▸ **THE PROBLEM**: Everything from the line that contains "465, 612, 552]" to the end of the data below is to be reproduced verbatim; leave all else out.

▸ **INPUT DATA**:
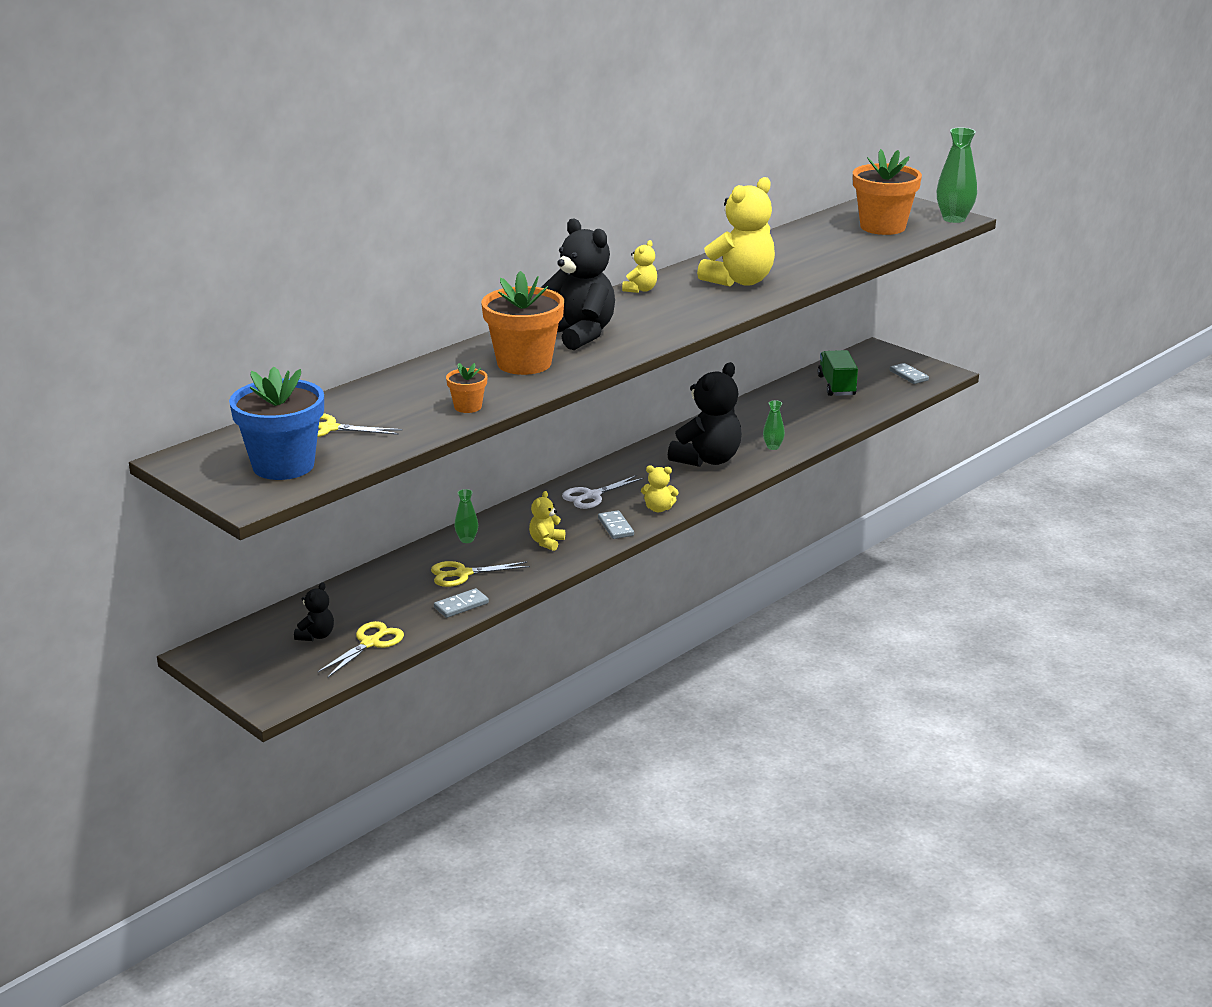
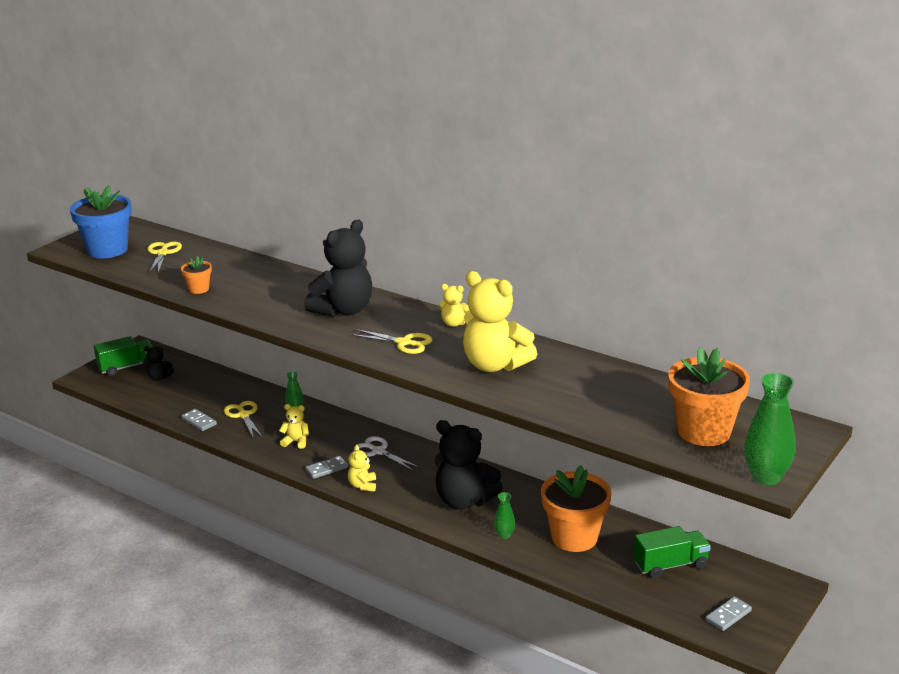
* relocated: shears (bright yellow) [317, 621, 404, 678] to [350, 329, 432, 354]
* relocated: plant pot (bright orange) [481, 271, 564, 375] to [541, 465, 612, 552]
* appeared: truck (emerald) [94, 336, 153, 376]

▸ **SOLUTION FOR THIS EXERCISE**:
* relocated: plant pot (bright orange) [481, 271, 564, 375] to [541, 465, 612, 552]
* appeared: truck (emerald) [94, 336, 153, 376]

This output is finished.